ACTIVITY: Scan the entries below. Return every line that includes "from".

THE INPUT:
--- --- ---

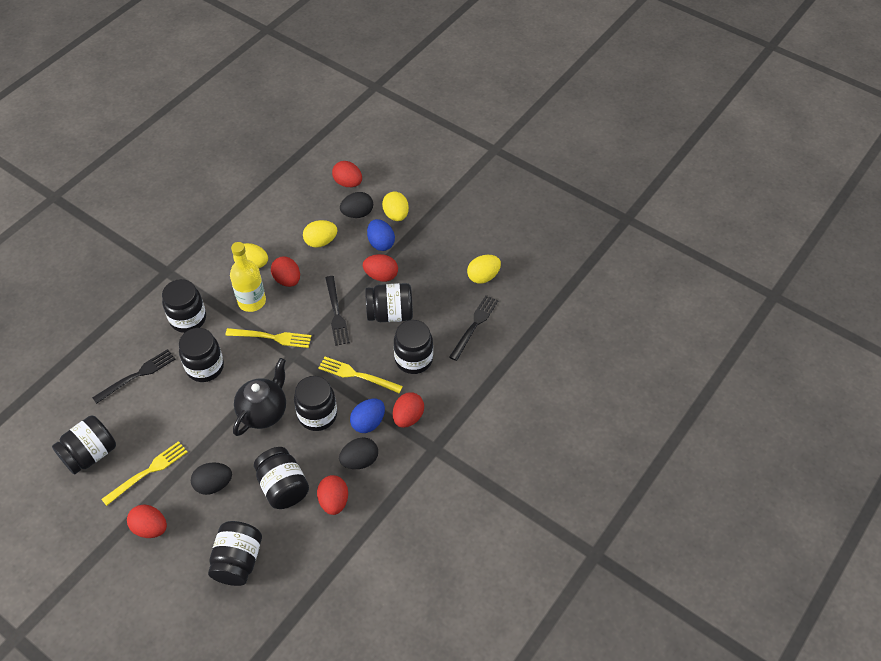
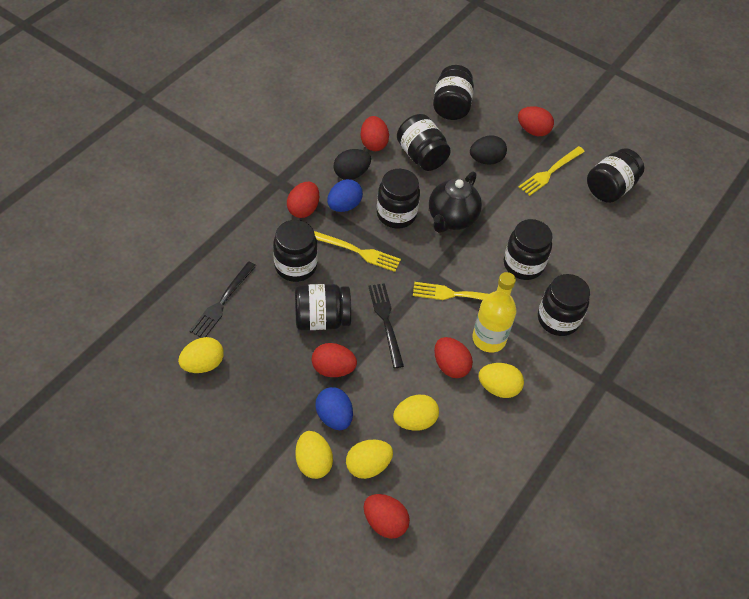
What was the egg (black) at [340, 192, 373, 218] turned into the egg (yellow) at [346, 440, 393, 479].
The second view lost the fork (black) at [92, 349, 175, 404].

--- --- ---

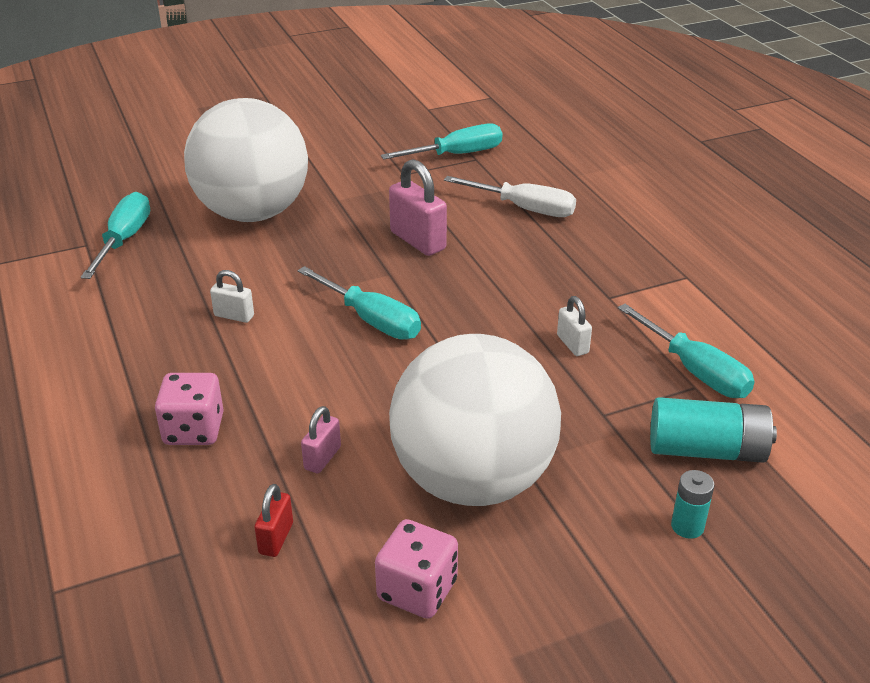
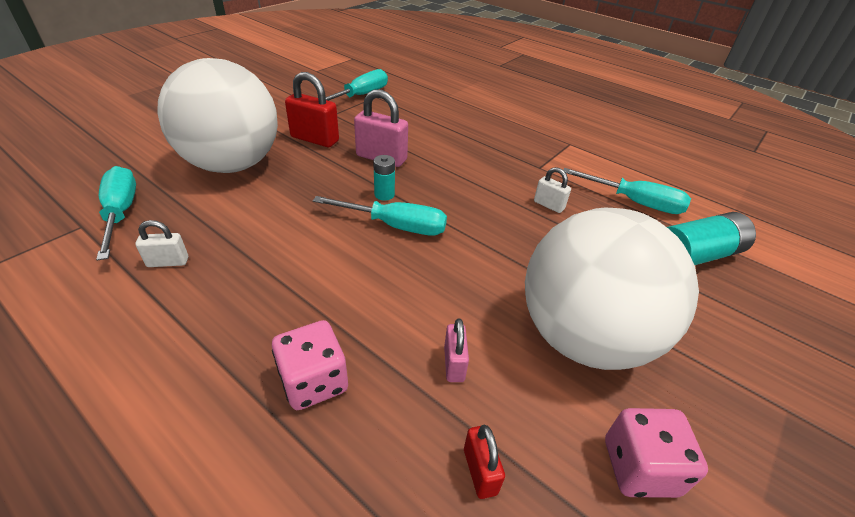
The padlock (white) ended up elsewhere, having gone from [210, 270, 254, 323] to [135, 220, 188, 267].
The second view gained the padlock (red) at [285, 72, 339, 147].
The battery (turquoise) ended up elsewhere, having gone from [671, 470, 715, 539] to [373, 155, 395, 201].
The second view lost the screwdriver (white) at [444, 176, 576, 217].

--- --- ---

OUTPUT OF THE TASK:
The padlock (white) ended up elsewhere, having gone from [210, 270, 254, 323] to [135, 220, 188, 267].
The battery (turquoise) ended up elsewhere, having gone from [671, 470, 715, 539] to [373, 155, 395, 201].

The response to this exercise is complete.